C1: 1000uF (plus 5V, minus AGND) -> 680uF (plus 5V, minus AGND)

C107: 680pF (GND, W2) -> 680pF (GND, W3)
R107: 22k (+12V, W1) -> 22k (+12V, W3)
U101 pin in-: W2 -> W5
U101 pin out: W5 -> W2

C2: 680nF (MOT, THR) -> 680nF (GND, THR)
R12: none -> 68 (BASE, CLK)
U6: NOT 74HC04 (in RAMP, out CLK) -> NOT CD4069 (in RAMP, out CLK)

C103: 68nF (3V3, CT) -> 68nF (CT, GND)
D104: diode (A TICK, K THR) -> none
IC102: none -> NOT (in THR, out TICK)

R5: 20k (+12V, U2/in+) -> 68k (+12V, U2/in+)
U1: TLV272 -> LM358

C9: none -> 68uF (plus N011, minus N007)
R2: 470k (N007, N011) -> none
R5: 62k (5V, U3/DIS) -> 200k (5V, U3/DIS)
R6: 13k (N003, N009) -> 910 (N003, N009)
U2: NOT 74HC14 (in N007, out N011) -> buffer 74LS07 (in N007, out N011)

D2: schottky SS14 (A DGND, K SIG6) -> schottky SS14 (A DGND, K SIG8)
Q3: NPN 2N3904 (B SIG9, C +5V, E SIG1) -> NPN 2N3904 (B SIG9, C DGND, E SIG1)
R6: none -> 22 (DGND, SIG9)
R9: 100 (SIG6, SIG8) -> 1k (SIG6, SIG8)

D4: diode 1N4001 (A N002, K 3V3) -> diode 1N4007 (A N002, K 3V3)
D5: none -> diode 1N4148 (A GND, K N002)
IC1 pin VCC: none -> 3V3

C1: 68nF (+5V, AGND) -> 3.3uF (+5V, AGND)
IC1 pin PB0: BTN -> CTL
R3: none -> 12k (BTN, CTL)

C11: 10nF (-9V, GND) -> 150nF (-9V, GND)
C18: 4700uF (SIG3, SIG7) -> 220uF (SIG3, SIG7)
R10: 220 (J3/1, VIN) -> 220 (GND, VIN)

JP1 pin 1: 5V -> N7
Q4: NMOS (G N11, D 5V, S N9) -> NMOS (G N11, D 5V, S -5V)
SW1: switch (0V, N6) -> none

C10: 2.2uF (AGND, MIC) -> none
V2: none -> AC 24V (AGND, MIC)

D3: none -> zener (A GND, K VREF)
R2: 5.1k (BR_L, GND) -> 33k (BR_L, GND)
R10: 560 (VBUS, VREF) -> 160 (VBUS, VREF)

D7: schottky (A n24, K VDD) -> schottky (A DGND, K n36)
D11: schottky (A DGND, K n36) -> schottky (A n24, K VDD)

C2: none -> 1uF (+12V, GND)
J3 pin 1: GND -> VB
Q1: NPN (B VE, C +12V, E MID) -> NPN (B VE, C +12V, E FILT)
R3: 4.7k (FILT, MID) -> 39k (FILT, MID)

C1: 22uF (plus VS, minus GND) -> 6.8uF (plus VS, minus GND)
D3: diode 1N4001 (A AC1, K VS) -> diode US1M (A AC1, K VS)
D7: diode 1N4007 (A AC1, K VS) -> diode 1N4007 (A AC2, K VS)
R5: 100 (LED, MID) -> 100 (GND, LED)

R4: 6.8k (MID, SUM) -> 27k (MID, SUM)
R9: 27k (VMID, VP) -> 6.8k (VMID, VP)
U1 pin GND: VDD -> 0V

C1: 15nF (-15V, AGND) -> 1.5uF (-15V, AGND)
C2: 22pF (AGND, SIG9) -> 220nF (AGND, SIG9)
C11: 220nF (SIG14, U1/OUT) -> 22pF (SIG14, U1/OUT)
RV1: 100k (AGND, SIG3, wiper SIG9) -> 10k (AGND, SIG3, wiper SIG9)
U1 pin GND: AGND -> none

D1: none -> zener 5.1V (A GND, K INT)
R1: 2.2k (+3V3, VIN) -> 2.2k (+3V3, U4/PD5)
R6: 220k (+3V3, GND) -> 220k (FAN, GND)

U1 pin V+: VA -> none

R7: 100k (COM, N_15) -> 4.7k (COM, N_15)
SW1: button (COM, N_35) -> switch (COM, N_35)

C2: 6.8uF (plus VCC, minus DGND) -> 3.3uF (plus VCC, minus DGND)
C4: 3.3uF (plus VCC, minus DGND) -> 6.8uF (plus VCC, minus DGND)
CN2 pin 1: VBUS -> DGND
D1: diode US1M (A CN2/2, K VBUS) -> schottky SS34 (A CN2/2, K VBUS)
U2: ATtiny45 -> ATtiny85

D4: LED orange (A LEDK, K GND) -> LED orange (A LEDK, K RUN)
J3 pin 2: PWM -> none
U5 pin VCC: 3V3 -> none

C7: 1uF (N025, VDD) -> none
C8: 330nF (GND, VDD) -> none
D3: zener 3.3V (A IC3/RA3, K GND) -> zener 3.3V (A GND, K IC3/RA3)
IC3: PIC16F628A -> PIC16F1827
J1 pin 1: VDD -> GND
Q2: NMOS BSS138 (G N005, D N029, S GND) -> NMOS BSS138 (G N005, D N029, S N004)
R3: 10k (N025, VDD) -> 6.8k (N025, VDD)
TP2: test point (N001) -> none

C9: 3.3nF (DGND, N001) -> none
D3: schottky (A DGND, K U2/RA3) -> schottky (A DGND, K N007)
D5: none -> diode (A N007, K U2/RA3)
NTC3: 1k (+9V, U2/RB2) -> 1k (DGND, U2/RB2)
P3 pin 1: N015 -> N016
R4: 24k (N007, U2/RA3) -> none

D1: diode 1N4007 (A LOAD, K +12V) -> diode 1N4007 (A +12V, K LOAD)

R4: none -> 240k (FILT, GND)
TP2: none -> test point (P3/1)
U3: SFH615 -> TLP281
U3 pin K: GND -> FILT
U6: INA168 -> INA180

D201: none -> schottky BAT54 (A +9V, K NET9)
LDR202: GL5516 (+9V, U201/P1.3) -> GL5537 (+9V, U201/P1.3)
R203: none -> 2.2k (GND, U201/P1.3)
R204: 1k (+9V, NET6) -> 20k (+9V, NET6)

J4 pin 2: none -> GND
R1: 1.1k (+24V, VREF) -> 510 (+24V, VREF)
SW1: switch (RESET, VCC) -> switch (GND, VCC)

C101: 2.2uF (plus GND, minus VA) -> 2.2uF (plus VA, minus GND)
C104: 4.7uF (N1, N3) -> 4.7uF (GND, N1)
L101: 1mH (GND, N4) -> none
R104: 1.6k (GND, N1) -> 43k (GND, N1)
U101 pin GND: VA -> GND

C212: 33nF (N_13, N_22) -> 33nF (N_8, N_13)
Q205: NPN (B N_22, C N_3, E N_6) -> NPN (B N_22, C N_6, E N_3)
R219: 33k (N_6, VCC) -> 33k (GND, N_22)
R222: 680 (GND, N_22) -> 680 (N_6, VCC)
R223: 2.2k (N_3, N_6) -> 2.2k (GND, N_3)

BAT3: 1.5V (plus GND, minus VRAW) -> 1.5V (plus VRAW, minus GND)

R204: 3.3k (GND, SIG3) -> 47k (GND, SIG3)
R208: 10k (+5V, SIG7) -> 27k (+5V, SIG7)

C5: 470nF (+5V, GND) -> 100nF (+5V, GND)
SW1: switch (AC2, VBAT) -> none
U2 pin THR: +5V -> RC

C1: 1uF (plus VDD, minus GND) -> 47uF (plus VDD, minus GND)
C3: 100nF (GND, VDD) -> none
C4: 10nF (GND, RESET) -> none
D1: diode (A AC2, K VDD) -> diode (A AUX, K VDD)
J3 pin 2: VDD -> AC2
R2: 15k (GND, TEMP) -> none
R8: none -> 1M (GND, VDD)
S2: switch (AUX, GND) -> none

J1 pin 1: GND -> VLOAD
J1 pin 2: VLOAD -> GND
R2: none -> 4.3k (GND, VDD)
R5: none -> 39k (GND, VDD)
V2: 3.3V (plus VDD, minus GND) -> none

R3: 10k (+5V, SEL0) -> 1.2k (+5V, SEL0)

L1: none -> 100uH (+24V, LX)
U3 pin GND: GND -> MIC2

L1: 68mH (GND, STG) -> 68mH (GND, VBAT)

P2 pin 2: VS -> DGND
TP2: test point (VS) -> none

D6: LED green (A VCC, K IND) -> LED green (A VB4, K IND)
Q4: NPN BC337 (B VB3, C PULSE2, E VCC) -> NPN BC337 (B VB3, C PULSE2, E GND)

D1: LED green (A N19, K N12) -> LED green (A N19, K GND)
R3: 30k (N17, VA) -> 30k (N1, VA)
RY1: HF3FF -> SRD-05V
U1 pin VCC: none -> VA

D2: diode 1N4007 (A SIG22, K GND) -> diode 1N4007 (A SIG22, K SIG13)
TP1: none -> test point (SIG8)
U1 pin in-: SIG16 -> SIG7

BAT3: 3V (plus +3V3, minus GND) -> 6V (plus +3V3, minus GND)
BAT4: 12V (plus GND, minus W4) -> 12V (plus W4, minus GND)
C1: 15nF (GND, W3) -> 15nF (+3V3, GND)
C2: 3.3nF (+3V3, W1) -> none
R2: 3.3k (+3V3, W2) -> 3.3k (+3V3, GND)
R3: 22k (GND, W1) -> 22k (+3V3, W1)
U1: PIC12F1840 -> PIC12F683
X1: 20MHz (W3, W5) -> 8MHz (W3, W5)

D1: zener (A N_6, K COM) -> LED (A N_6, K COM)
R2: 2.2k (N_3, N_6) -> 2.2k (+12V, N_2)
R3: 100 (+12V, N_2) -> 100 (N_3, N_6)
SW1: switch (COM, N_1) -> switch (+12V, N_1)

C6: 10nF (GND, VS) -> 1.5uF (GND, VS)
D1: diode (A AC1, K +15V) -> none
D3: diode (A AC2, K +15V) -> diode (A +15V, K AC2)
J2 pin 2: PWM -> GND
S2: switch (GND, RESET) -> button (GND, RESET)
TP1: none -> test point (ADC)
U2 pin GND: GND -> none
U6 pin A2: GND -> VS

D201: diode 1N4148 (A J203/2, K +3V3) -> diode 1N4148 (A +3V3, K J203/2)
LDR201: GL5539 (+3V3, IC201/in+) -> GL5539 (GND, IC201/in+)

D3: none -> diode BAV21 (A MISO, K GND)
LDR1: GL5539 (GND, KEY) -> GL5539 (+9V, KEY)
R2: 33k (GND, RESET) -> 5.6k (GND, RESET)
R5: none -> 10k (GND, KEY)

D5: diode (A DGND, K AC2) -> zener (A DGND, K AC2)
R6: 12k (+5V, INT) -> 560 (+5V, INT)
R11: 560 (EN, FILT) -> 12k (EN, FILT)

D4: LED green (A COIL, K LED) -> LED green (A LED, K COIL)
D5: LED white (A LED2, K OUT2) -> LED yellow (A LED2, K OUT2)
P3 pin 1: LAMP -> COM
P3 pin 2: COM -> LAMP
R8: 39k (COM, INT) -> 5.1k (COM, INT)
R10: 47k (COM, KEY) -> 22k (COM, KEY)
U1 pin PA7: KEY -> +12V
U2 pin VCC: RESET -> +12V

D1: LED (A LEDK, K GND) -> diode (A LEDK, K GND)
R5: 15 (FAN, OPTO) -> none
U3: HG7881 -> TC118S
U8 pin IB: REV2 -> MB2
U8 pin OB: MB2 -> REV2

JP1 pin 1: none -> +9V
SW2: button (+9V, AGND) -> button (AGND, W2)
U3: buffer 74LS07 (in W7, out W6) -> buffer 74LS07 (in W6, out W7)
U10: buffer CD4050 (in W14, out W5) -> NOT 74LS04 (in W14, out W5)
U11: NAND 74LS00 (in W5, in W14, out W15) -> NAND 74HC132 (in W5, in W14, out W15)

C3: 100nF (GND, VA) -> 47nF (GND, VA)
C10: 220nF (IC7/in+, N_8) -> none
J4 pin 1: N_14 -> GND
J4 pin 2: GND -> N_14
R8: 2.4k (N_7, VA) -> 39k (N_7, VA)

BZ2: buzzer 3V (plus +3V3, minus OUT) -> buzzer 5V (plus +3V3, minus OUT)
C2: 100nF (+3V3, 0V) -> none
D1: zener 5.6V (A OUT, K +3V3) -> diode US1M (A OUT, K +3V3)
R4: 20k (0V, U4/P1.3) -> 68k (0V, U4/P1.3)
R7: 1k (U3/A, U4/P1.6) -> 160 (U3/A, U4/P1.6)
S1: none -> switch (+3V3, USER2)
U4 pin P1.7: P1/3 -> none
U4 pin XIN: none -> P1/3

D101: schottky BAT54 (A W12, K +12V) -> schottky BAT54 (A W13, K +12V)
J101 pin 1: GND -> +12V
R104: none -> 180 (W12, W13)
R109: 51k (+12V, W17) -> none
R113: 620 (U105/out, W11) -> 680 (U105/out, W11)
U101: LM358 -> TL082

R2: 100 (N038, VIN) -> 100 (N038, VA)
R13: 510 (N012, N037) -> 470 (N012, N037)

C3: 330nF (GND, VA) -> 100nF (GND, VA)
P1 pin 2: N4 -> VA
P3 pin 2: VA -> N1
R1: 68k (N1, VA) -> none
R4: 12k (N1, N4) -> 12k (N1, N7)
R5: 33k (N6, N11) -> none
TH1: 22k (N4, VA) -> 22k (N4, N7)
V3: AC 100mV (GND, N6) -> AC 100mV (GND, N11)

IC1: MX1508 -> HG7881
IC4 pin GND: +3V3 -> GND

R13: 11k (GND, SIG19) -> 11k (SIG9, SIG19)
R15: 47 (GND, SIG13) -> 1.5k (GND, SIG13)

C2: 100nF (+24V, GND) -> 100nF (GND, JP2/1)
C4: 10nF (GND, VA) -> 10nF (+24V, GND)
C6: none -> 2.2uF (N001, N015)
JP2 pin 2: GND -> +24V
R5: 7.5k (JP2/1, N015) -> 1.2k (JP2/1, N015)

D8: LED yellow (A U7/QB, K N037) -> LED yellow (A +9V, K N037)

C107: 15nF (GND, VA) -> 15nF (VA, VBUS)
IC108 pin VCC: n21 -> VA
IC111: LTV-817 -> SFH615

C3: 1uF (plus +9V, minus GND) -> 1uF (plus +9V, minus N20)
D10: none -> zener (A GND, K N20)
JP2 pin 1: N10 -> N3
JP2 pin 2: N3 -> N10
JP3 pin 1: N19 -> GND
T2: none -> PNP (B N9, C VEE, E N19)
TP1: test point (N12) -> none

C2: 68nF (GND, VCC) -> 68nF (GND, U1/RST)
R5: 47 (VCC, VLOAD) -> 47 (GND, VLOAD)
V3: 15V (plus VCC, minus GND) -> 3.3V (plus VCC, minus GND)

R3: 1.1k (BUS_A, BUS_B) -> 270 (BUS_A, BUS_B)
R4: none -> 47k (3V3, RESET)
============
- _Goal of the exercise_
Look over the listing above and copy each line that contains "button".

- _Worked solution_
SW1: button (COM, N_35) -> switch (COM, N_35)
S2: switch (GND, RESET) -> button (GND, RESET)
SW2: button (+9V, AGND) -> button (AGND, W2)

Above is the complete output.